Exercise prompt: What you should write out is every line from the one containing "tan brick H1 level 1 -> none" to the end of the data, exactly and with nothing else.

Dataset: Begin

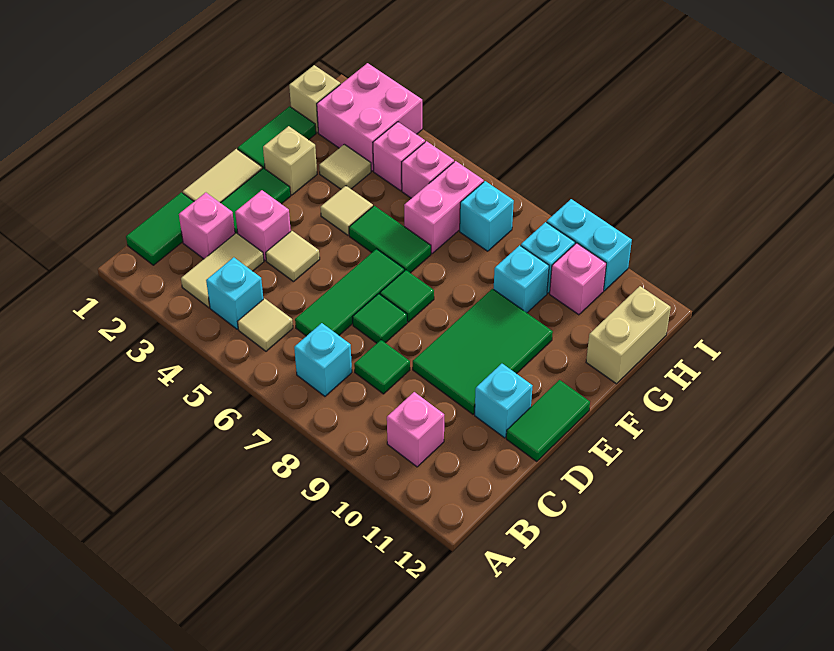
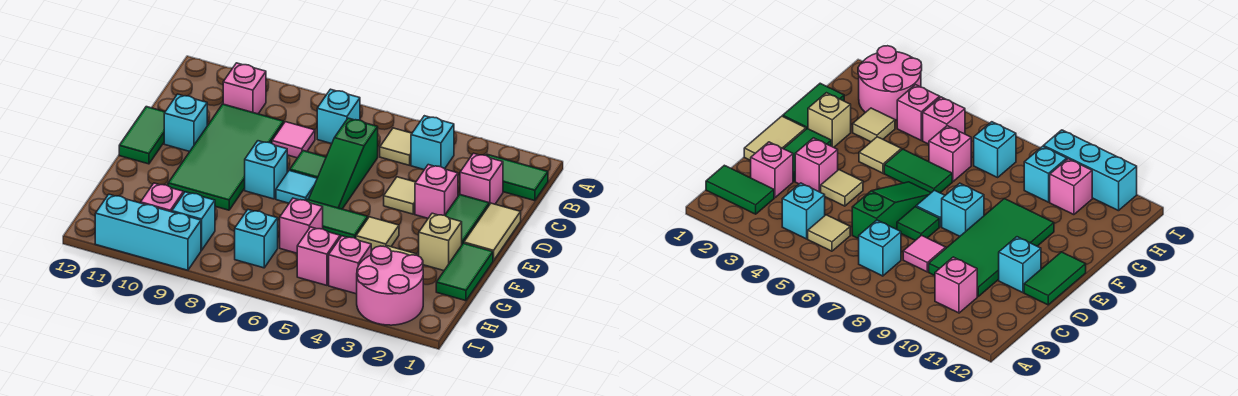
green tile B1:C1 level 1 -> green tile B1:B2 level 1
tan tile B3:C3 level 1 -> none
green tile C6:E6 level 1 -> green slope C6:E6 level 1 top C
green tile C8 level 1 -> pink tile C8 level 1
green tile D9:F10 level 1 -> green tile C9:F10 level 1
green tile E7 level 1 -> cyan tile E7 level 1
pink brick G6:H6 level 1 -> pink brick G6 level 1
cyan brick G9 level 1 -> cyan brick E8 level 1
tan brick G12:H12 level 1 -> none
tan brick H1 level 1 -> none
pink brick H2:I3 level 1 -> pink round brick H2:I3 level 1
cyan brick I9:I10 level 1 -> cyan brick I9:I11 level 1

Dataset: End

Exercise output:
tan brick H1 level 1 -> none
pink brick H2:I3 level 1 -> pink round brick H2:I3 level 1
cyan brick I9:I10 level 1 -> cyan brick I9:I11 level 1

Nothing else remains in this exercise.